━━ Exercise data
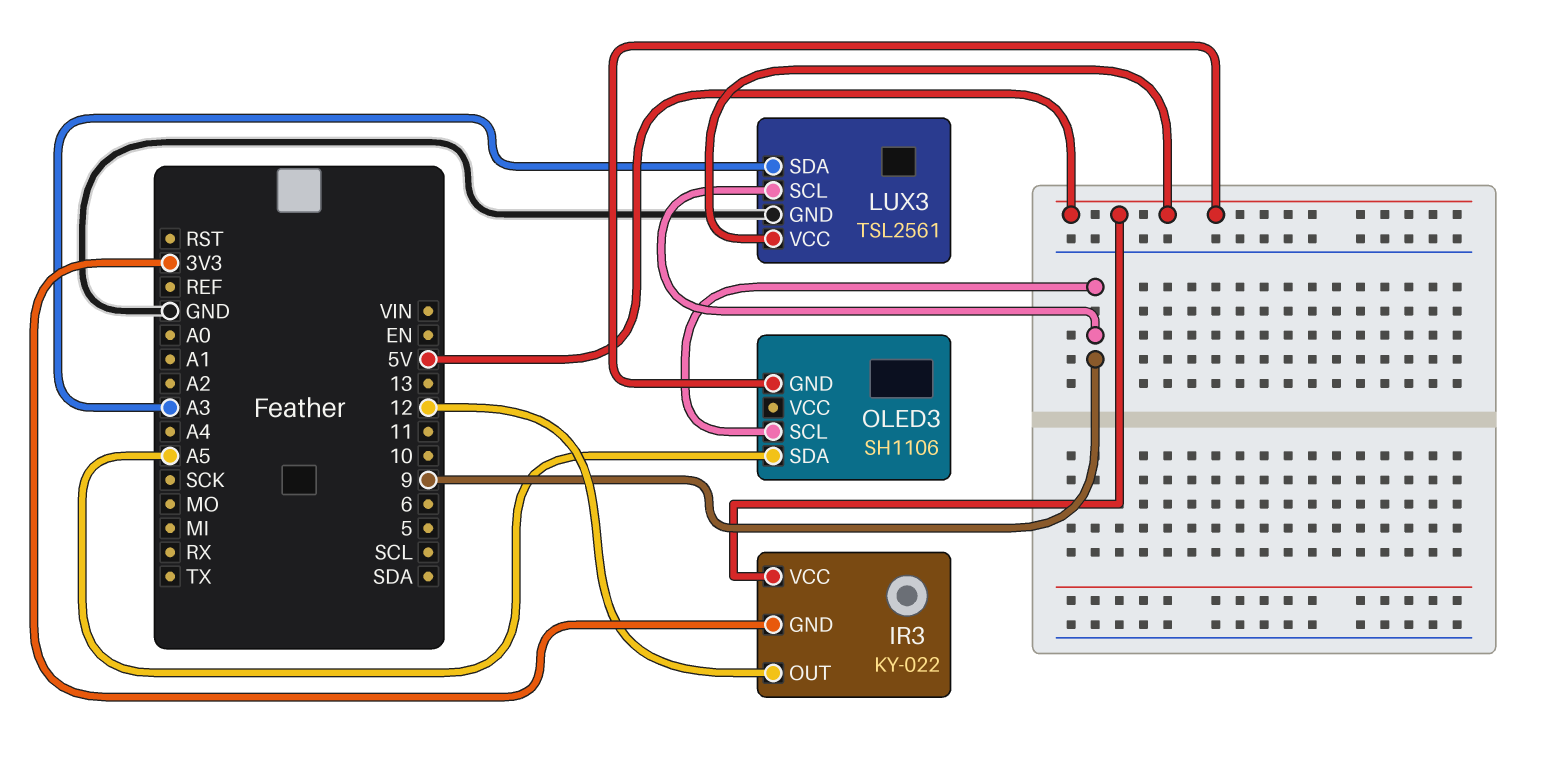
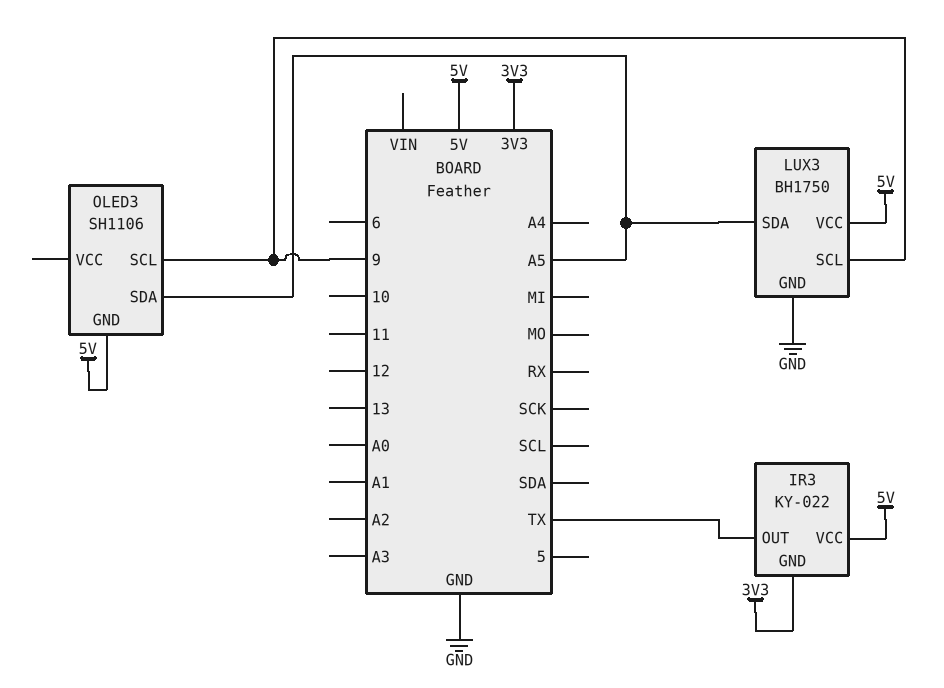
IR3 pin OUT: 12 -> TX
LUX3: TSL2561 -> BH1750
LUX3 pin SDA: A3 -> A5

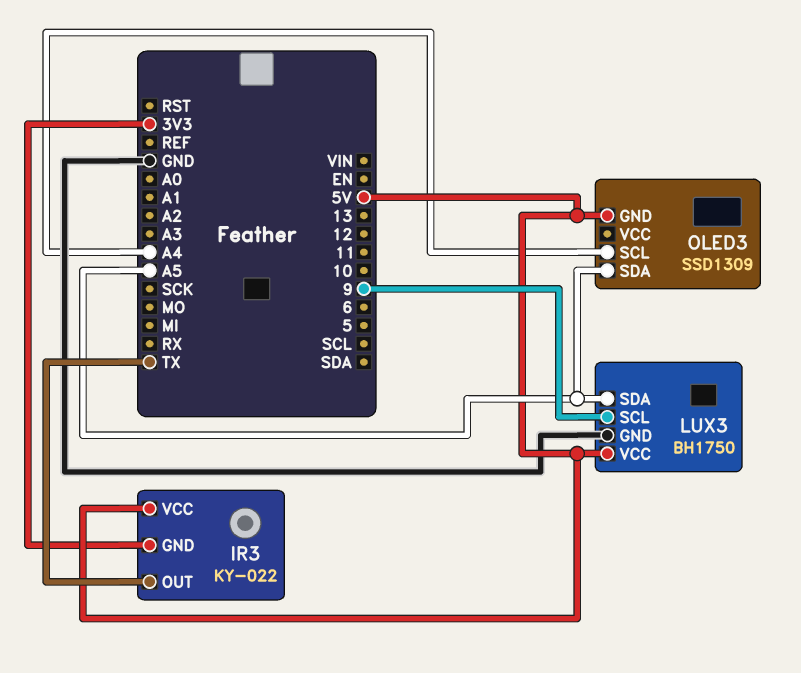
OLED3: SH1106 -> SSD1309
OLED3 pin SCL: 9 -> A4

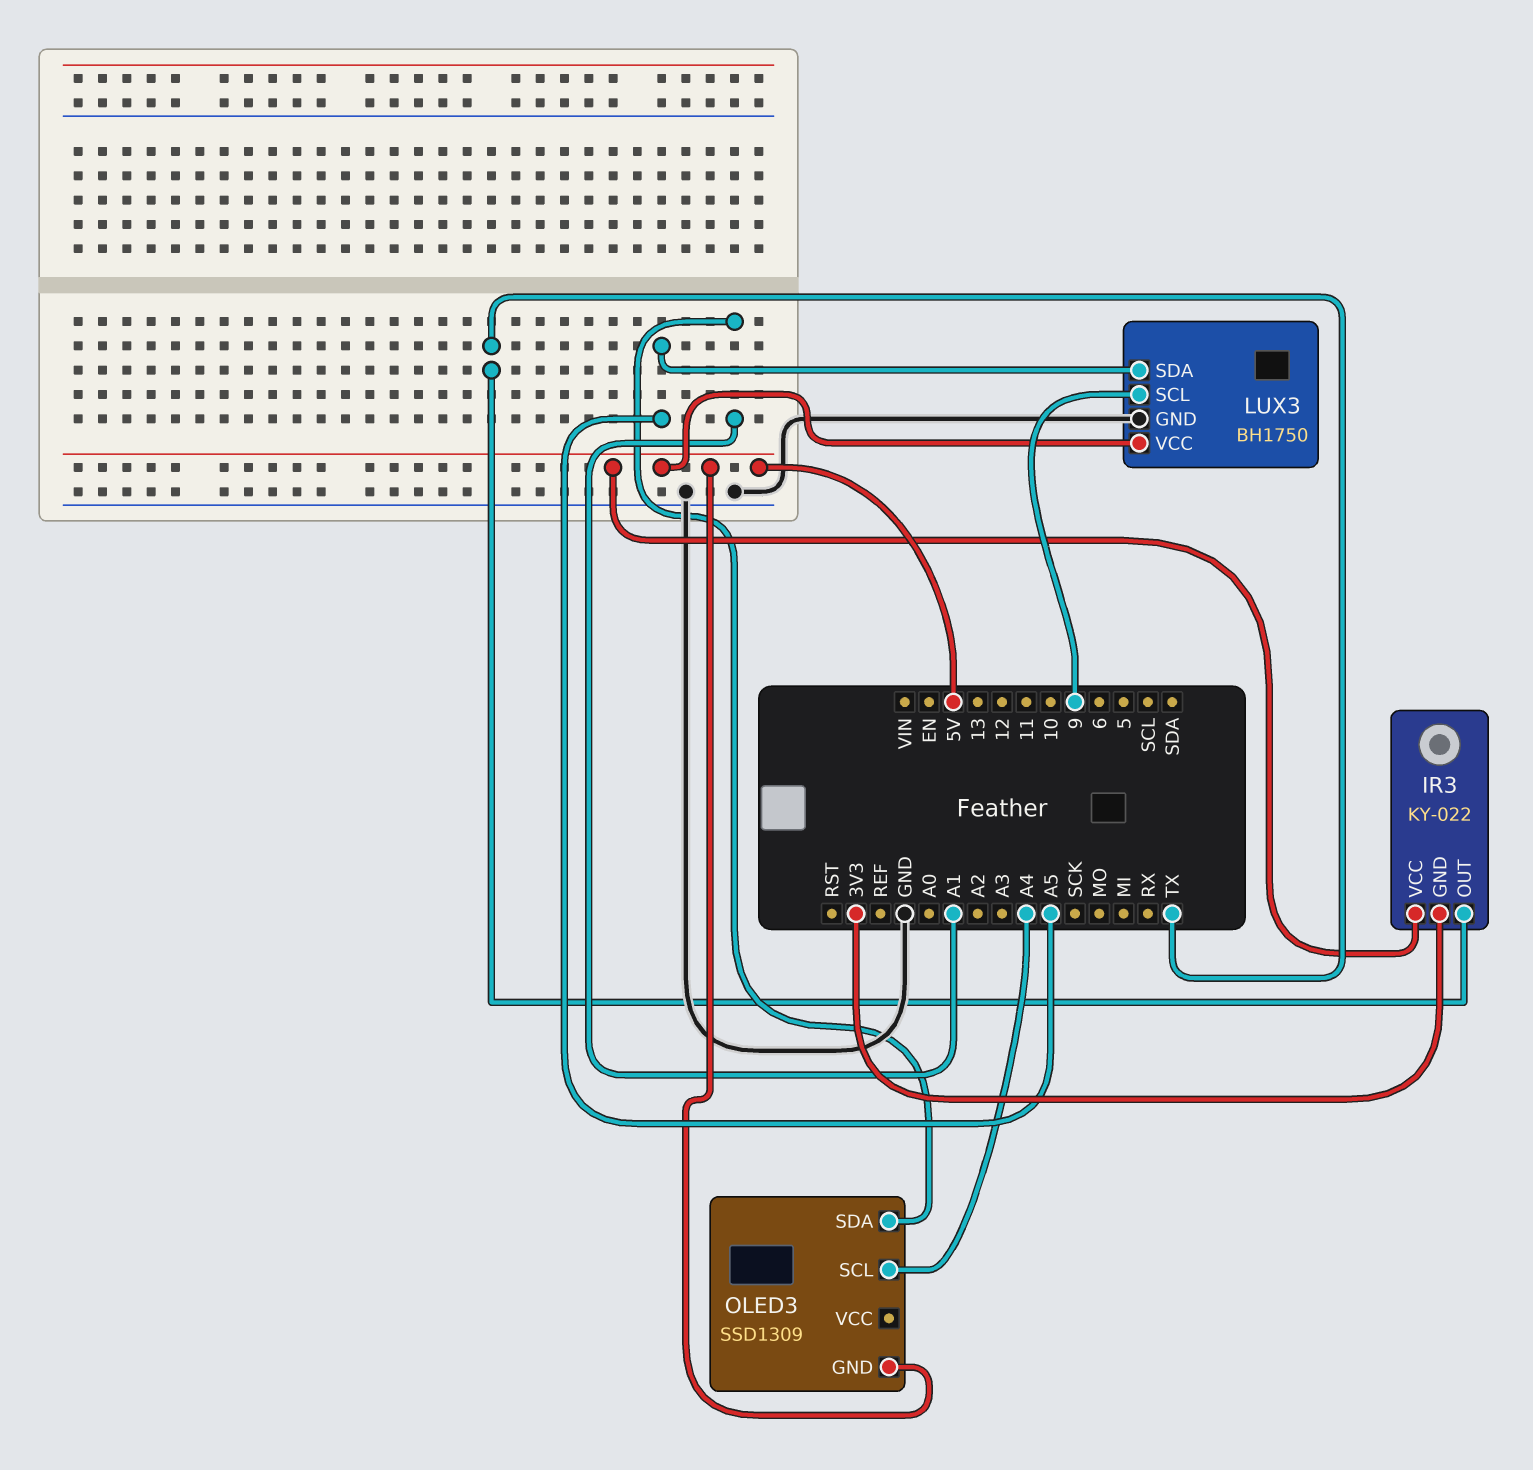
OLED3 pin SDA: A5 -> A1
━━━━
-- Your assignment --
Print the records exactly and omit all pictures.

-- Task response --
IR3 pin OUT: 12 -> TX
LUX3: TSL2561 -> BH1750
LUX3 pin SDA: A3 -> A5

OLED3: SH1106 -> SSD1309
OLED3 pin SCL: 9 -> A4

OLED3 pin SDA: A5 -> A1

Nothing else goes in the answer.